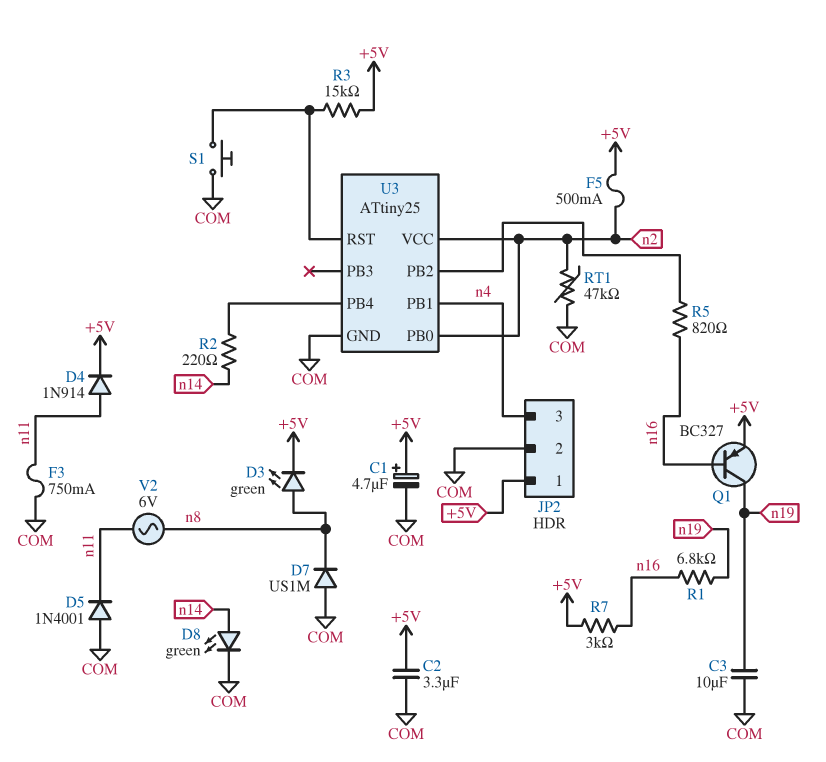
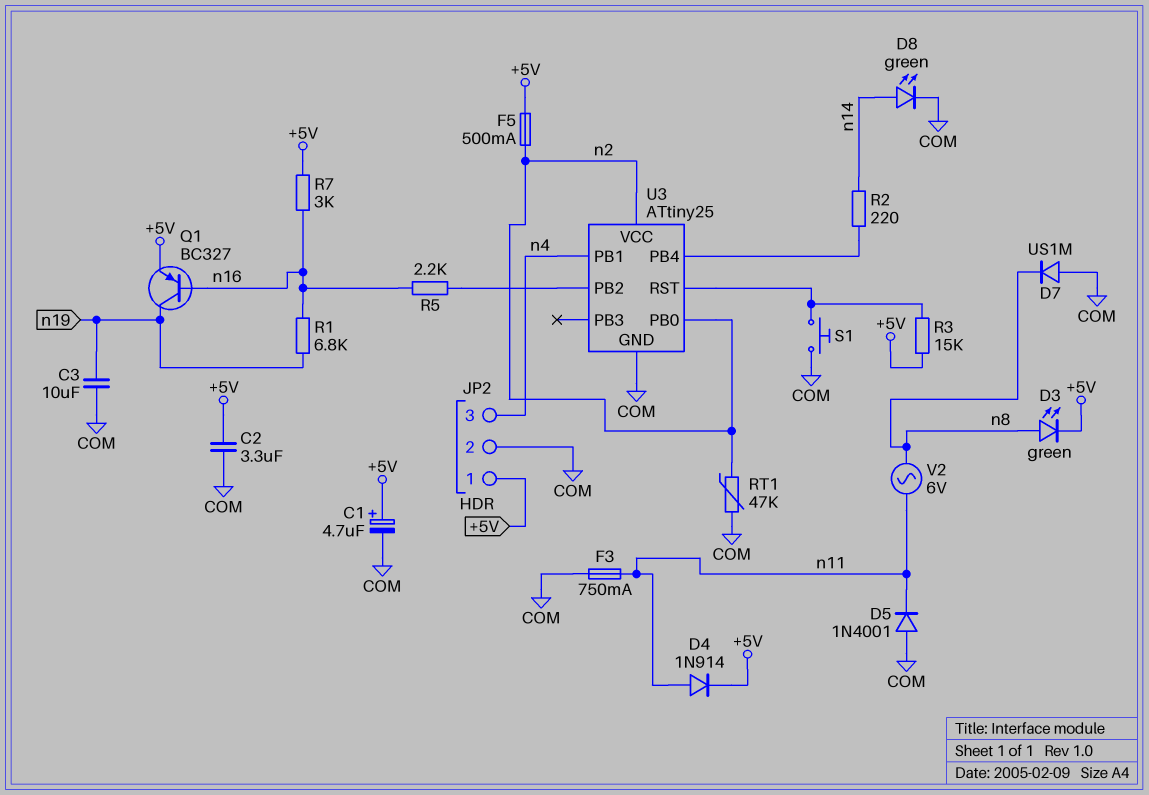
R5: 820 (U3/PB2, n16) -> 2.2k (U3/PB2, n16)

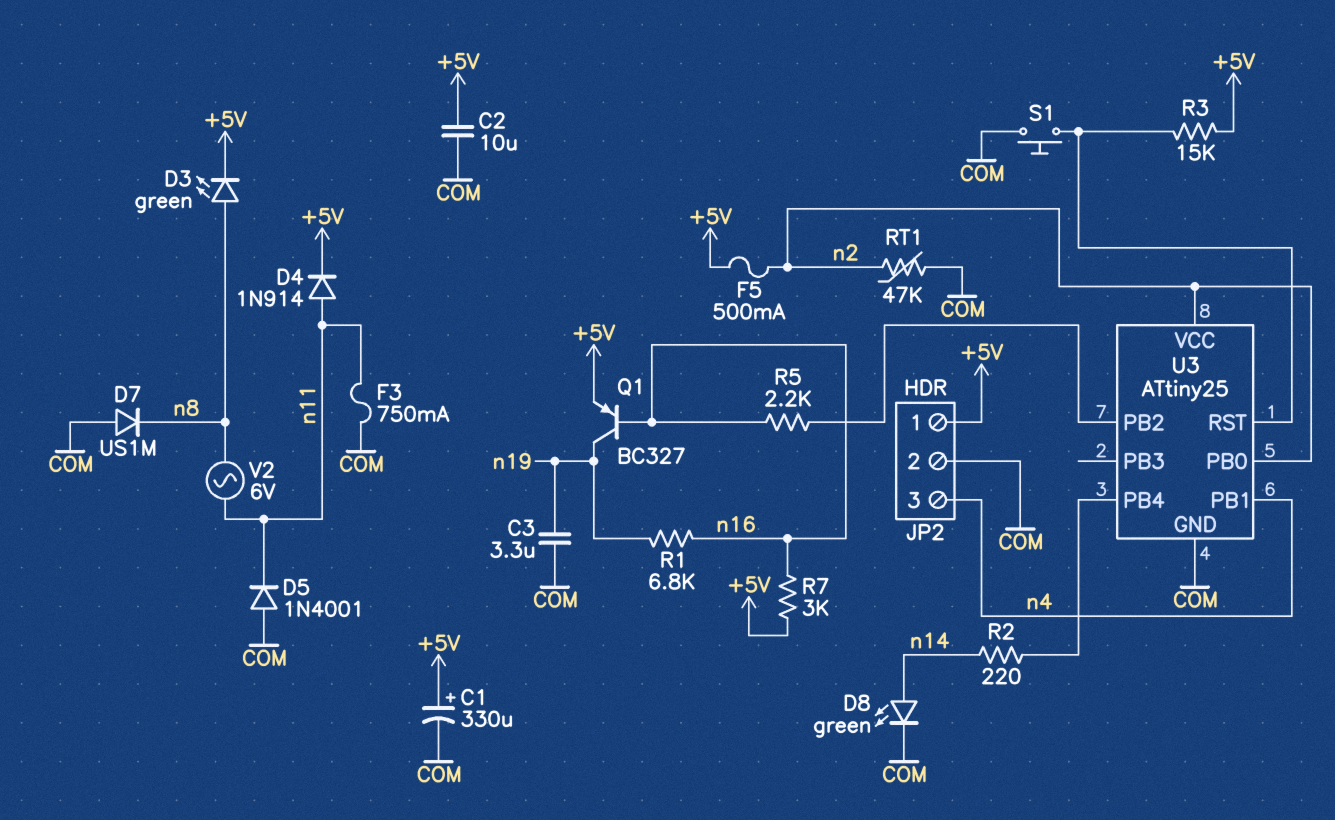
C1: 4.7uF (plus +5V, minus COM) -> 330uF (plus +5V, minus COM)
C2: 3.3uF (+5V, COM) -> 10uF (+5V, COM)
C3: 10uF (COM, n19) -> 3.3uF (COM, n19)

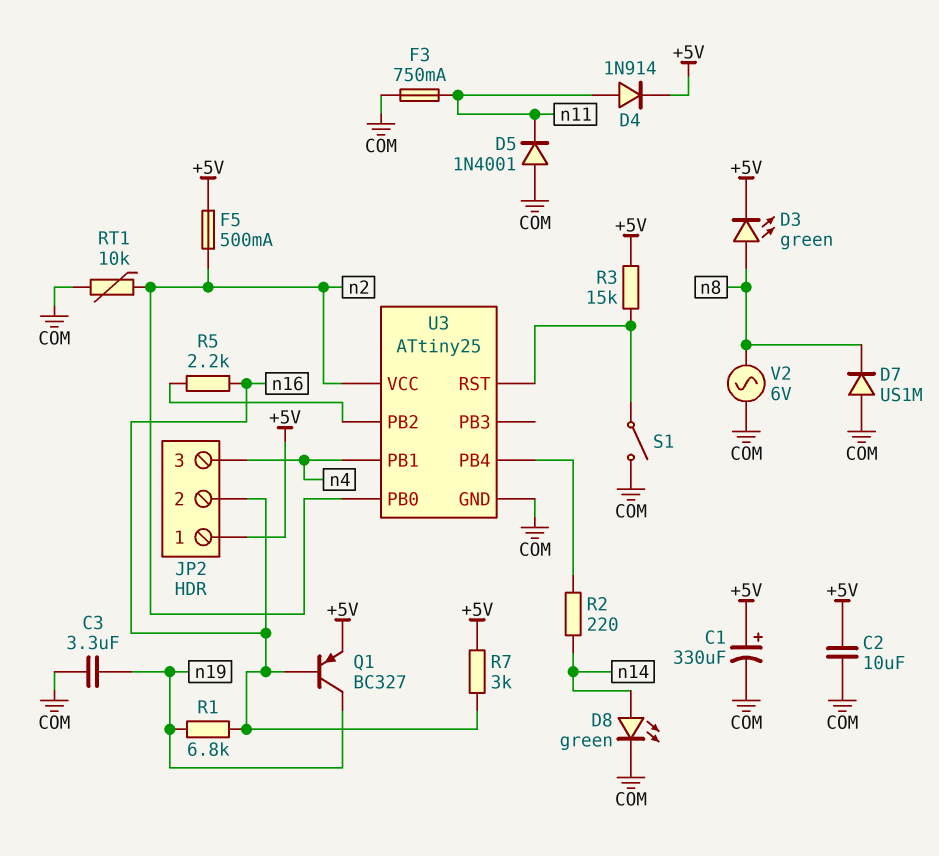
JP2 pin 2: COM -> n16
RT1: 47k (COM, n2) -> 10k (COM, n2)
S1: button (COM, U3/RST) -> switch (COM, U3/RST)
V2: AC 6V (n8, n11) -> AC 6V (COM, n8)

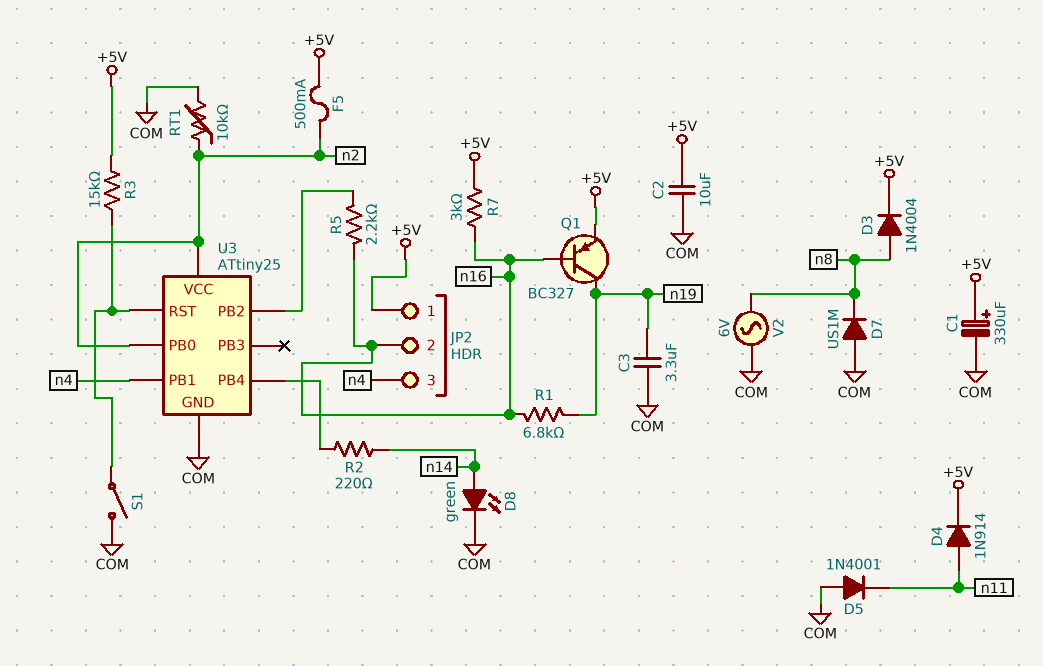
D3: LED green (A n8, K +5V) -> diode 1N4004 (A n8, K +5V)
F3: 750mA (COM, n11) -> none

######

** Your task **
Give again, word for word, the line containing "S1: button (COM, U3/RST)" and every line after it to the end of the records; leave out the pictures.

** Written response **
S1: button (COM, U3/RST) -> switch (COM, U3/RST)
V2: AC 6V (n8, n11) -> AC 6V (COM, n8)

D3: LED green (A n8, K +5V) -> diode 1N4004 (A n8, K +5V)
F3: 750mA (COM, n11) -> none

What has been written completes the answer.